=== EXERCISE DATA ===
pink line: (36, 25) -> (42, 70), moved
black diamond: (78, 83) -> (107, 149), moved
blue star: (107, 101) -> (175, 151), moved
===
=== EXERCISE DATA ===
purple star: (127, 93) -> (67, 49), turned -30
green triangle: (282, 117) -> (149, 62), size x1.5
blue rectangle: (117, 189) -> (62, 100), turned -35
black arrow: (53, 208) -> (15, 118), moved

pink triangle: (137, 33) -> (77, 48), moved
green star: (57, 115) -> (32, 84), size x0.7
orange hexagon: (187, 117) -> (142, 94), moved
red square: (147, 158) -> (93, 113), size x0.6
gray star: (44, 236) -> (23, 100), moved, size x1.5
===
● WHAT YOU SHOULD DO
What do the lines above say from the one containing "green triangle: (282, 117)" down to the one containing "gray star: (44, 236)"? Return them exactly, both end lines included, and only them.

● ANSWER BOX
green triangle: (282, 117) -> (149, 62), size x1.5
blue rectangle: (117, 189) -> (62, 100), turned -35
black arrow: (53, 208) -> (15, 118), moved

pink triangle: (137, 33) -> (77, 48), moved
green star: (57, 115) -> (32, 84), size x0.7
orange hexagon: (187, 117) -> (142, 94), moved
red square: (147, 158) -> (93, 113), size x0.6
gray star: (44, 236) -> (23, 100), moved, size x1.5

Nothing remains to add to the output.